Dataset section START

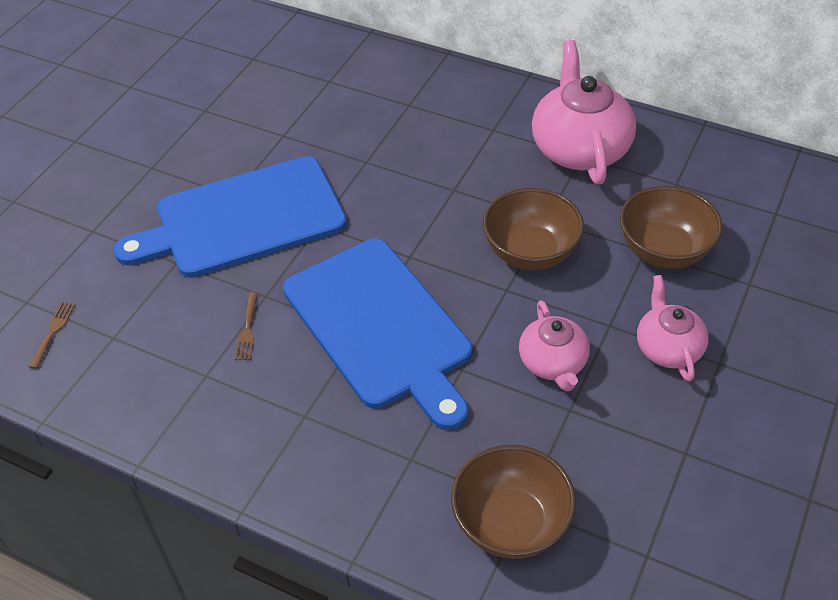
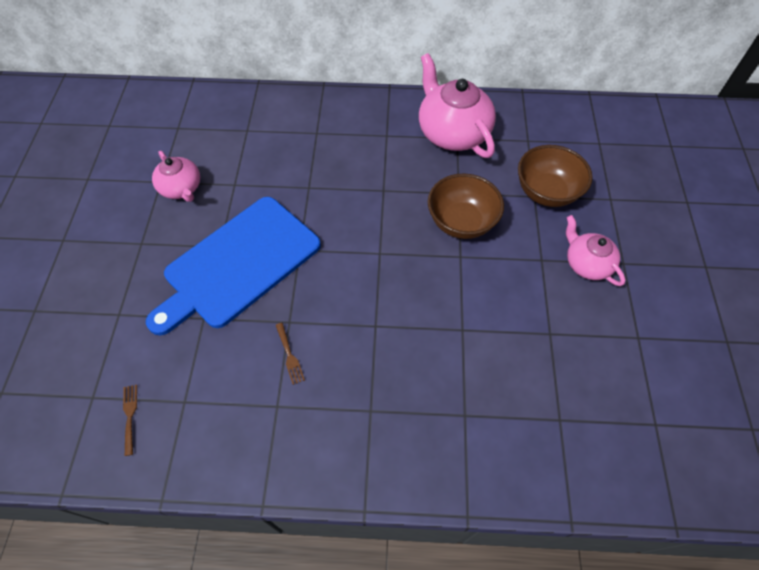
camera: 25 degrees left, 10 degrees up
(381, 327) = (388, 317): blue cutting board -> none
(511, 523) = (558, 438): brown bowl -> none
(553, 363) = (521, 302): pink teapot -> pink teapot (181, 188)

Dataset section END

Try it >> Copy the listing exactly. Any image in it stays out of the copy.

Written answer >>
camera: 25 degrees left, 10 degrees up
(381, 327) = (388, 317): blue cutting board -> none
(511, 523) = (558, 438): brown bowl -> none
(553, 363) = (521, 302): pink teapot -> pink teapot (181, 188)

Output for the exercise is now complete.